→ What is expected: In the records below, change every "none" to "missing" and write out their lines again with nothing else altered. Leave the pictures out of your answer.

→ Data section:
——————

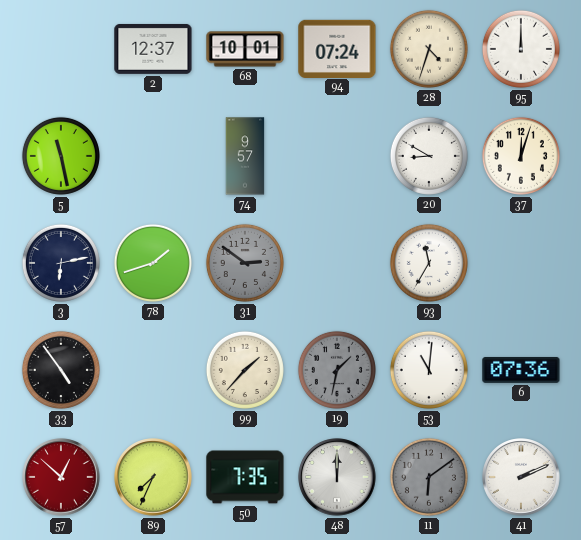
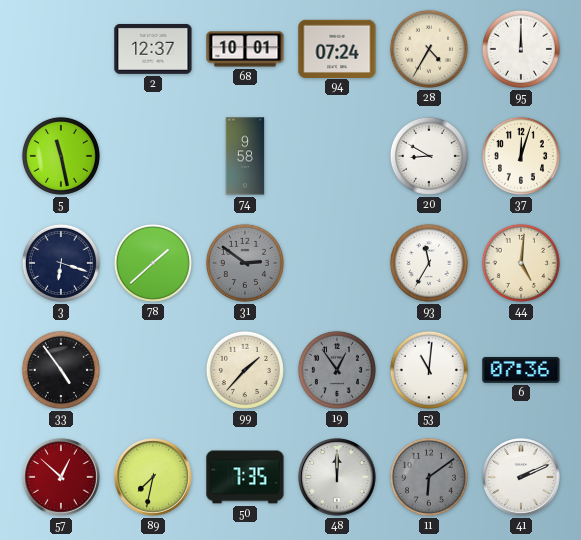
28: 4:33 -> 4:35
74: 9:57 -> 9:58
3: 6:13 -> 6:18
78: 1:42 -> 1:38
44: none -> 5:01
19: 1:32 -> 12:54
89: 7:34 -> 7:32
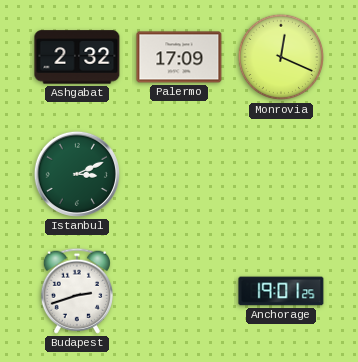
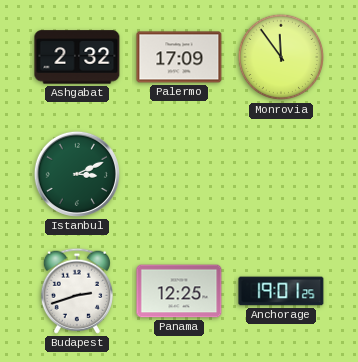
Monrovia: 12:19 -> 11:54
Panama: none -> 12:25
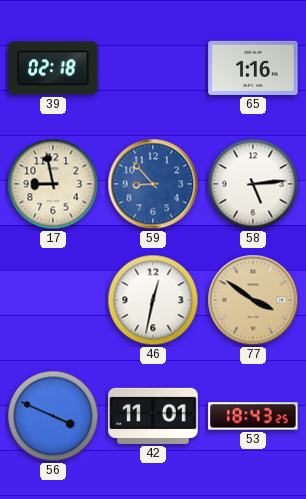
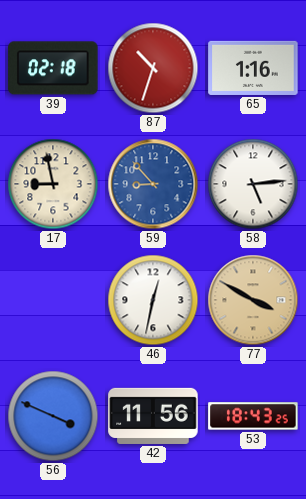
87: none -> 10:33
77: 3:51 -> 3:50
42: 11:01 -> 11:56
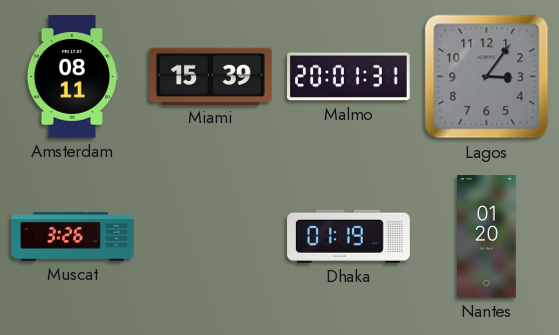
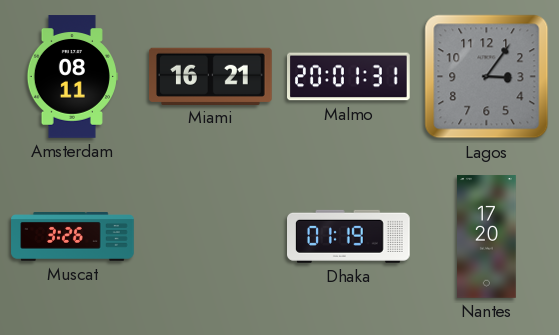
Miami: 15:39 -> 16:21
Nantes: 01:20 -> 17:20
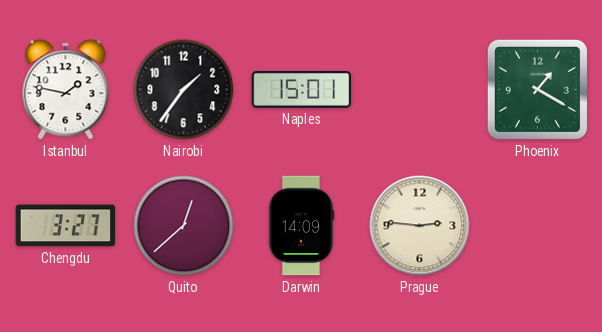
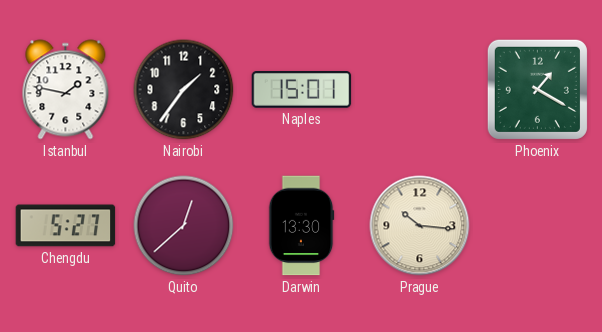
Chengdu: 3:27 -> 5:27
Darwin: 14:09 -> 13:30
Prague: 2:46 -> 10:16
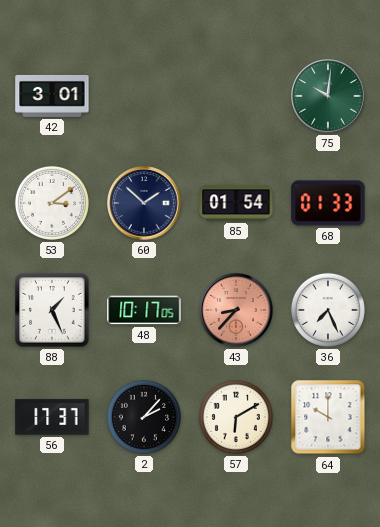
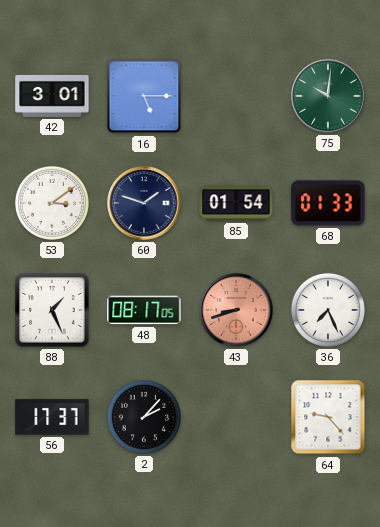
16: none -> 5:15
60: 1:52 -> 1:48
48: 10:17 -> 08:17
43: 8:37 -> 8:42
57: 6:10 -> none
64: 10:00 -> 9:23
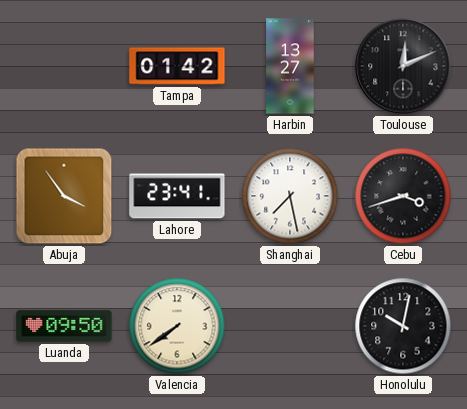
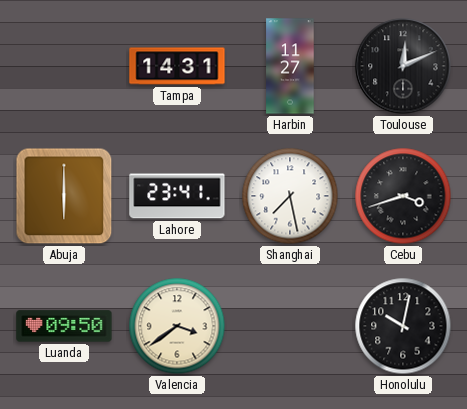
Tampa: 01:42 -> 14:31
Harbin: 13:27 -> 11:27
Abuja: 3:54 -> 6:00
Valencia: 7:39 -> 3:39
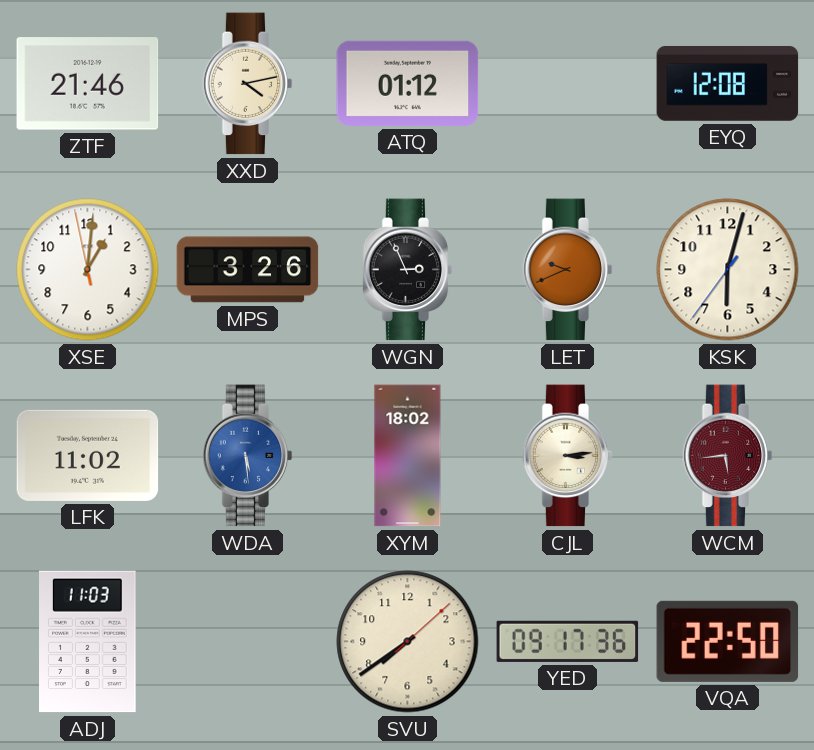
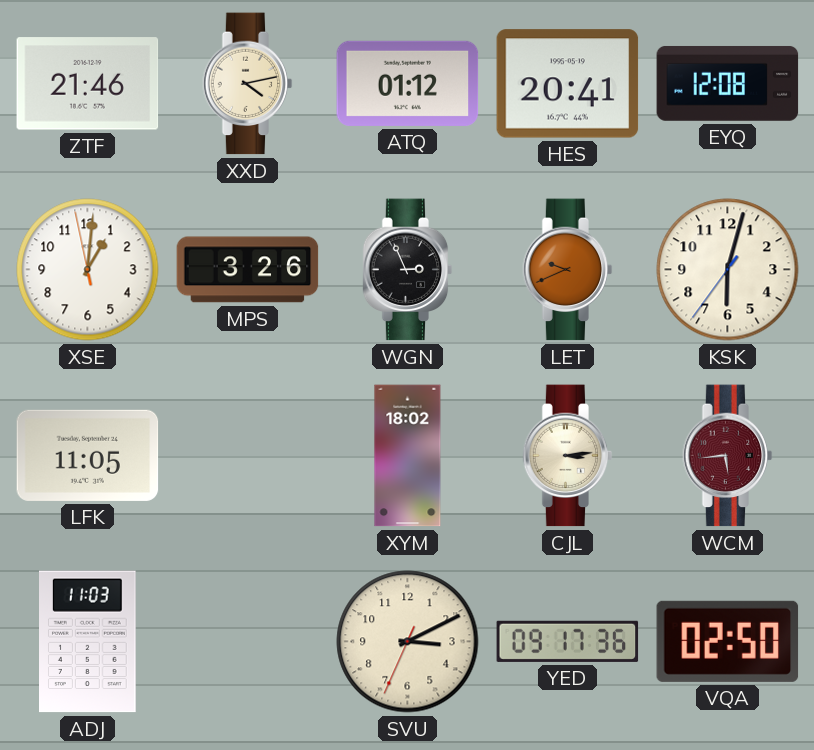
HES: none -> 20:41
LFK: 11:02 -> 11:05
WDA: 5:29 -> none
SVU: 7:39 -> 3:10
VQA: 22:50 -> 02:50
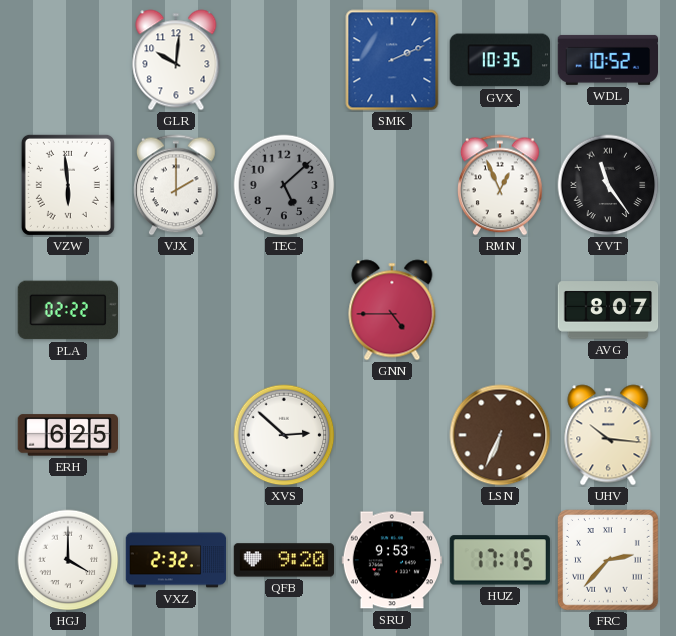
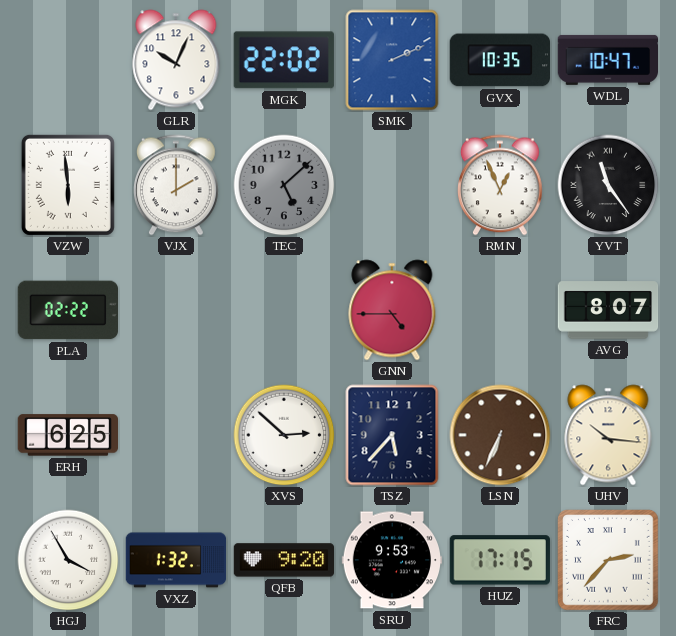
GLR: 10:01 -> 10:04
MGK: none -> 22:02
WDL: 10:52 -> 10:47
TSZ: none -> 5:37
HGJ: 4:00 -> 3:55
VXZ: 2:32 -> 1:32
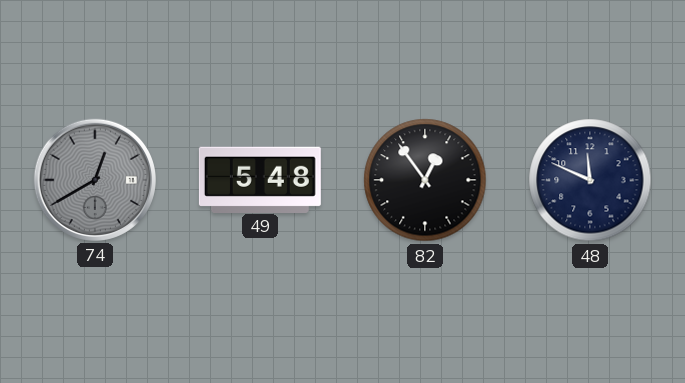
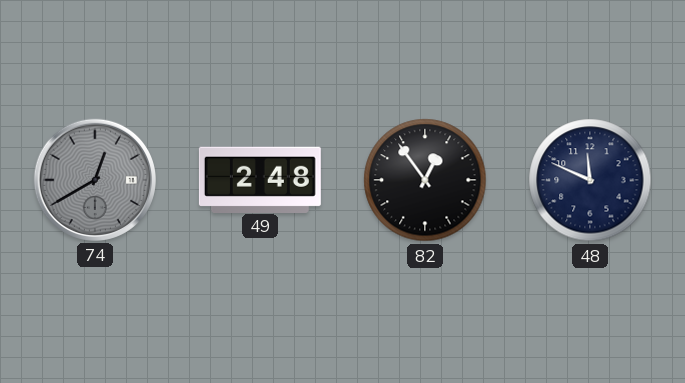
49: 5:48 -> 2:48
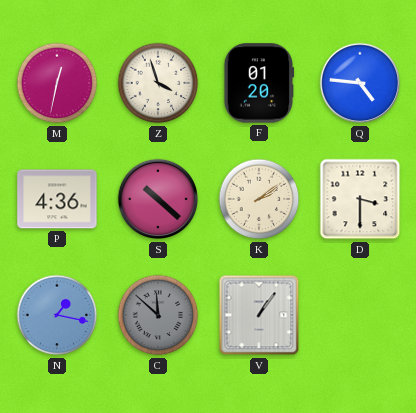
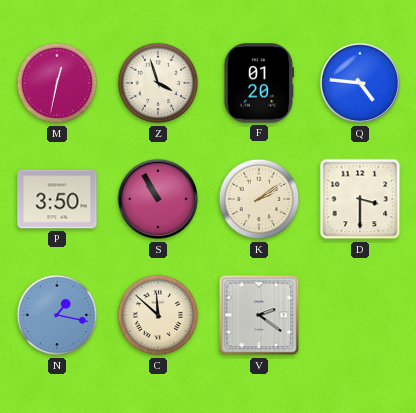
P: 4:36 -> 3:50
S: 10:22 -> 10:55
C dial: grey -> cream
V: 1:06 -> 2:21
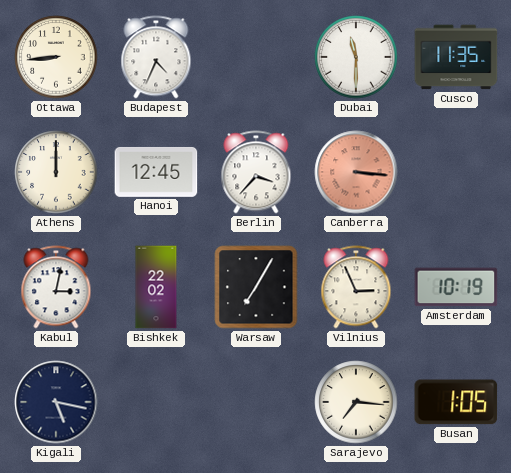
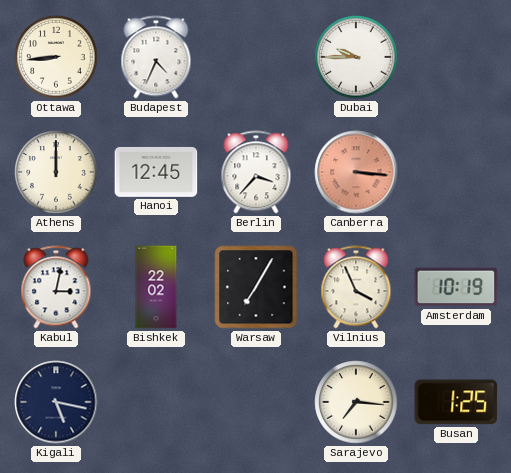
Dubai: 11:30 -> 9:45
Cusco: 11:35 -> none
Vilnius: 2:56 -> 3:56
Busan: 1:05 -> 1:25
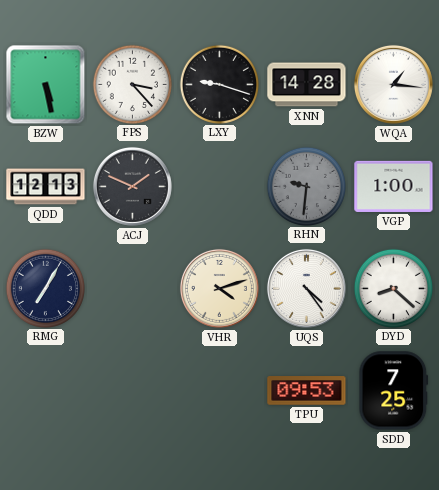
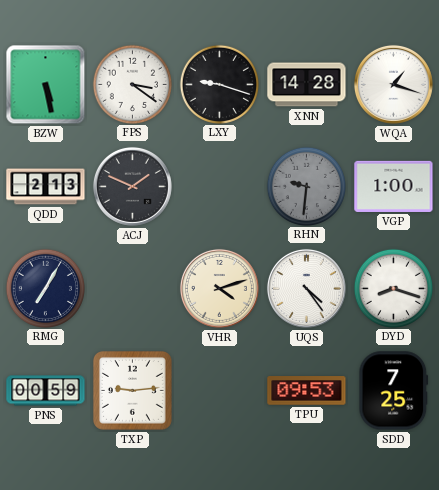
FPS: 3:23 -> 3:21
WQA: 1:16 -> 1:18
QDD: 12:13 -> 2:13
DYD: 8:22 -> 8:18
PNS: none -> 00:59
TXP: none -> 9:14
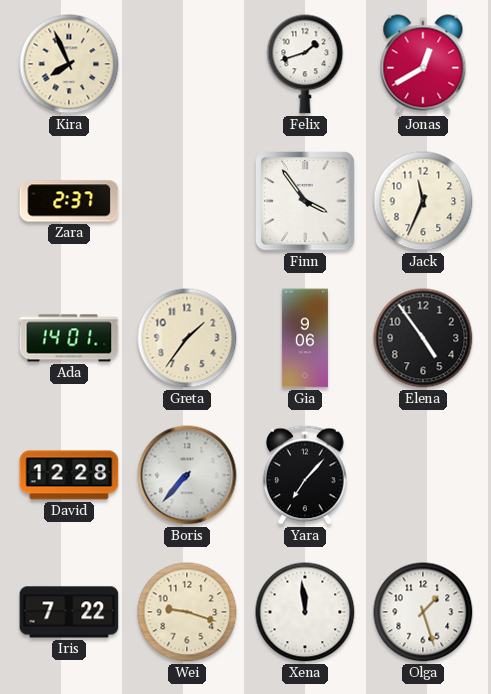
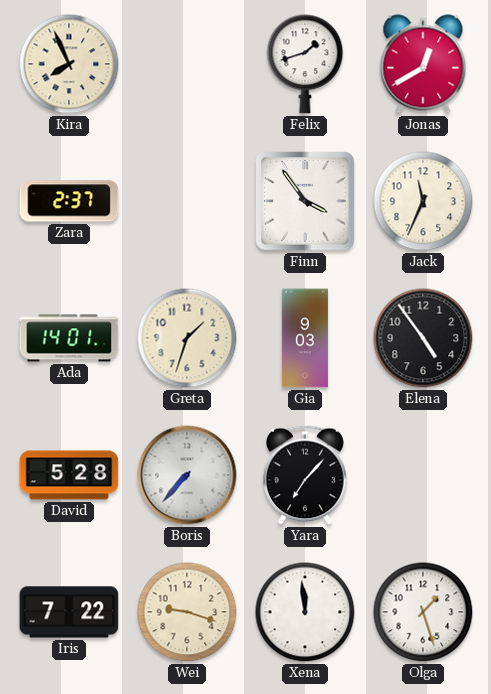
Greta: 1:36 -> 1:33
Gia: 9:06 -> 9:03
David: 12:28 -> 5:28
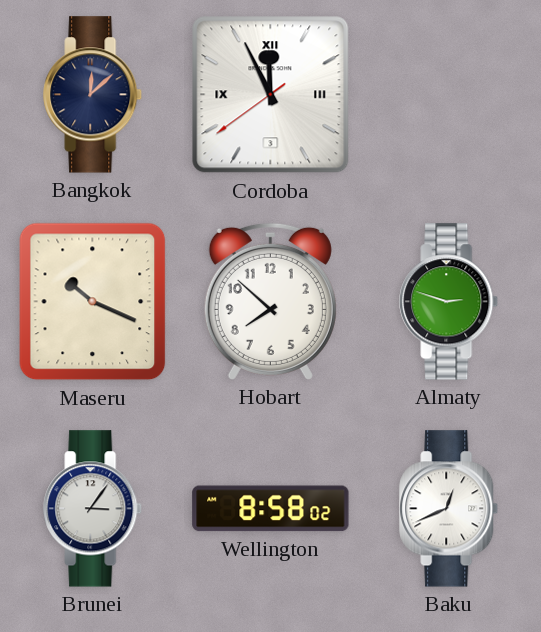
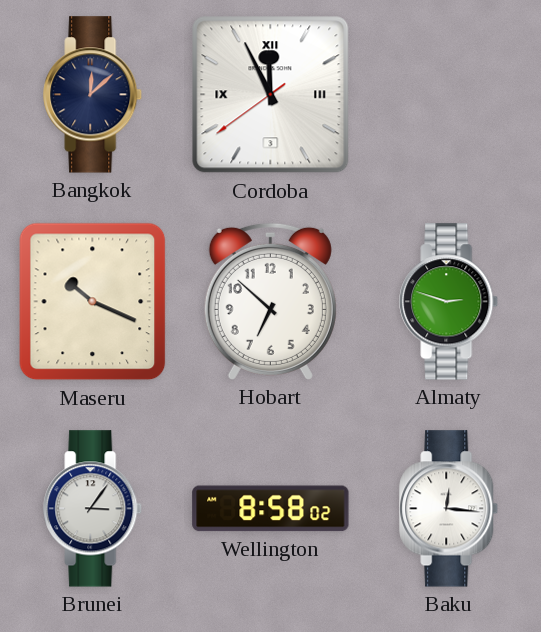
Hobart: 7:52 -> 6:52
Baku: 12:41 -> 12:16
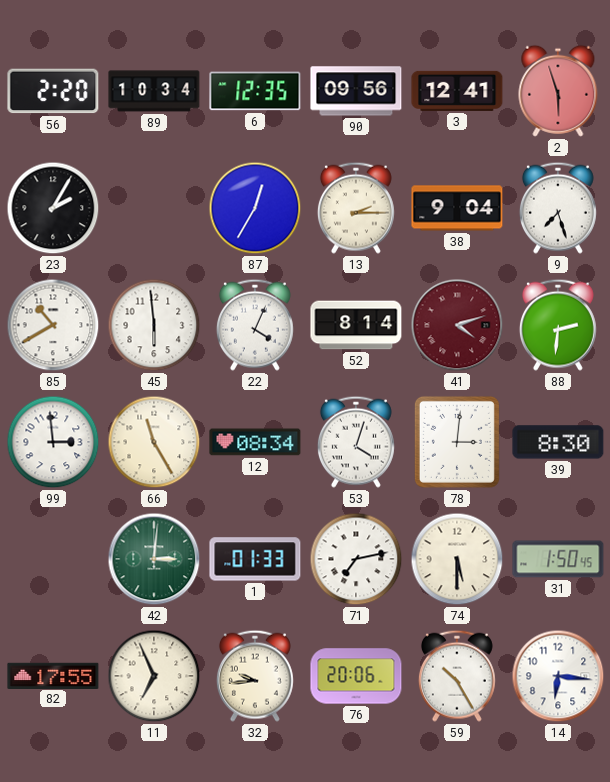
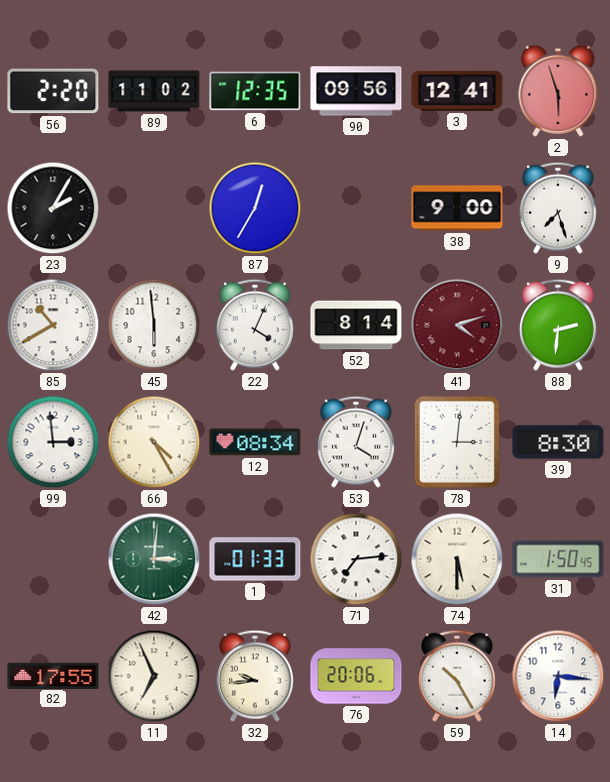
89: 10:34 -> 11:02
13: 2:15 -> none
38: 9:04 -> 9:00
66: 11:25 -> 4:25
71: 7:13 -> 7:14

——————

→ Response:
28: 4:33 -> 4:35
74: 9:57 -> 9:58
3: 6:13 -> 6:18
78: 1:42 -> 1:38
44: missing -> 5:01
19: 1:32 -> 12:54
89: 7:34 -> 7:32
Monrovia: 12:19 -> 11:54
Panama: missing -> 12:25
87: missing -> 10:33
77: 3:51 -> 3:50
42: 11:01 -> 11:56
Miami: 15:39 -> 16:21
Nantes: 01:20 -> 17:20
Chengdu: 3:27 -> 5:27
Darwin: 14:09 -> 13:30
Prague: 2:46 -> 10:16
16: missing -> 5:15
60: 1:52 -> 1:48
48: 10:17 -> 08:17
43: 8:37 -> 8:42
57: 6:10 -> missing
64: 10:00 -> 9:23
Tampa: 01:42 -> 14:31
Harbin: 13:27 -> 11:27
Abuja: 3:54 -> 6:00
Valencia: 7:39 -> 3:39
HES: missing -> 20:41
LFK: 11:02 -> 11:05
WDA: 5:29 -> missing
SVU: 7:39 -> 3:10
VQA: 22:50 -> 02:50
GLR: 10:01 -> 10:04
MGK: missing -> 22:02
WDL: 10:52 -> 10:47
TSZ: missing -> 5:37
HGJ: 4:00 -> 3:55
VXZ: 2:32 -> 1:32
49: 5:48 -> 2:48
P: 4:36 -> 3:50
S: 10:22 -> 10:55
C dial: grey -> cream
V: 1:06 -> 2:21
Dubai: 11:30 -> 9:45
Cusco: 11:35 -> missing
Vilnius: 2:56 -> 3:56
Busan: 1:05 -> 1:25
FPS: 3:23 -> 3:21
WQA: 1:16 -> 1:18
QDD: 12:13 -> 2:13
DYD: 8:22 -> 8:18
PNS: missing -> 00:59
TXP: missing -> 9:14
Greta: 1:36 -> 1:33
Gia: 9:06 -> 9:03
David: 12:28 -> 5:28
Hobart: 7:52 -> 6:52
Baku: 12:41 -> 12:16
89: 10:34 -> 11:02
13: 2:15 -> missing
38: 9:04 -> 9:00
66: 11:25 -> 4:25
71: 7:13 -> 7:14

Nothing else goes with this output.